## What the exercise asks
All entries below need to be written out exactly, but without their pictures.

## Input material
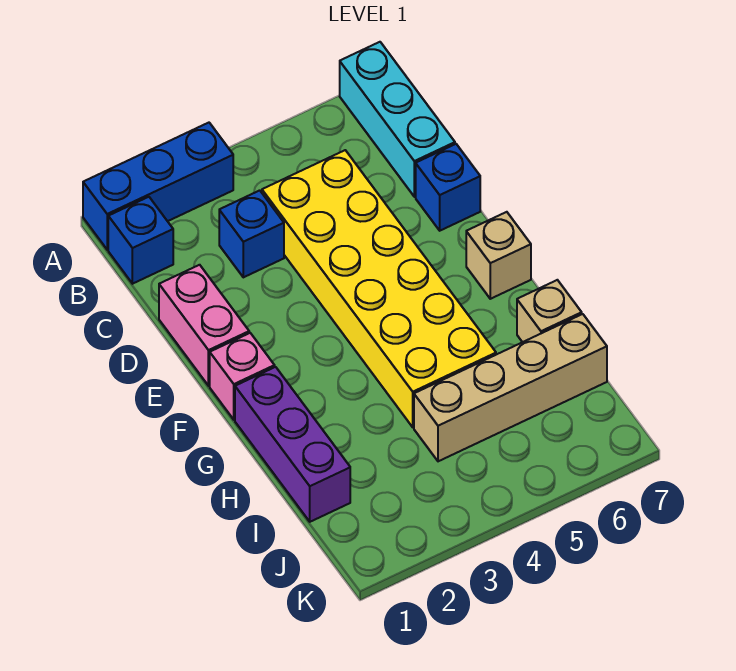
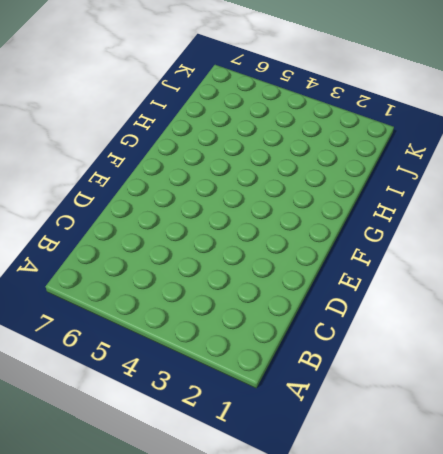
none -> blue brick A1:A3 level 1
none -> cyan brick A7:C7 level 1
none -> blue brick B1 level 1

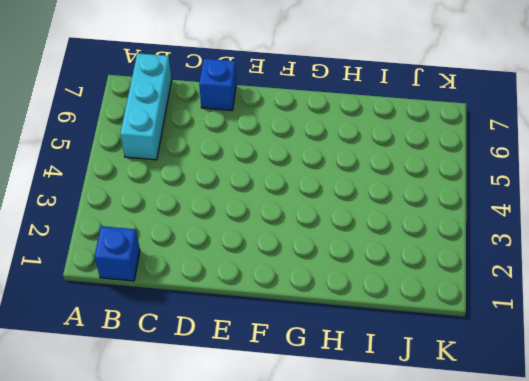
cyan brick B5:B7 level 1 -> cyan brick A7:C7 level 1
none -> blue brick A1:A3 level 1
none -> blue brick C3 level 1
none -> yellow brick C4:H5 level 1

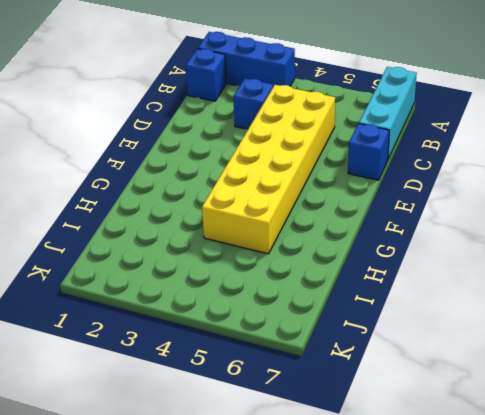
none -> pink brick D1:E1 level 1
none -> pink brick F1 level 1
none -> tan brick F7 level 1

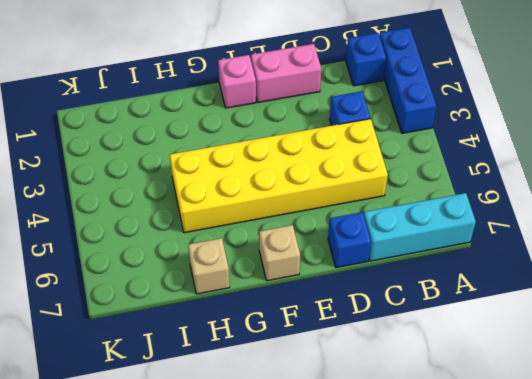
none -> purple brick G1:I1 level 1
none -> tan brick I4:I7 level 1

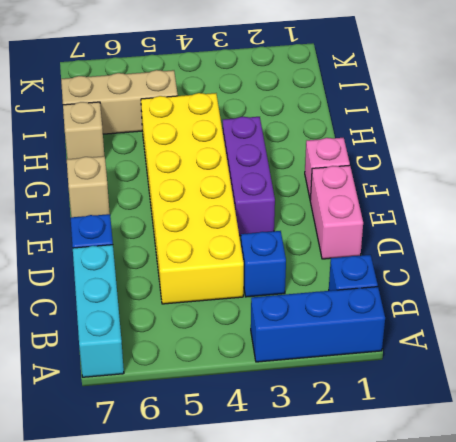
purple brick E3:G3 level 1 -> purple brick G1:I1 level 1
tan brick I5:I7 level 1 -> tan brick I4:I7 level 1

## Expected output
none -> blue brick A1:A3 level 1
none -> cyan brick A7:C7 level 1
none -> blue brick B1 level 1

cyan brick B5:B7 level 1 -> cyan brick A7:C7 level 1
none -> blue brick A1:A3 level 1
none -> blue brick C3 level 1
none -> yellow brick C4:H5 level 1

none -> pink brick D1:E1 level 1
none -> pink brick F1 level 1
none -> tan brick F7 level 1

none -> purple brick G1:I1 level 1
none -> tan brick I4:I7 level 1

purple brick E3:G3 level 1 -> purple brick G1:I1 level 1
tan brick I5:I7 level 1 -> tan brick I4:I7 level 1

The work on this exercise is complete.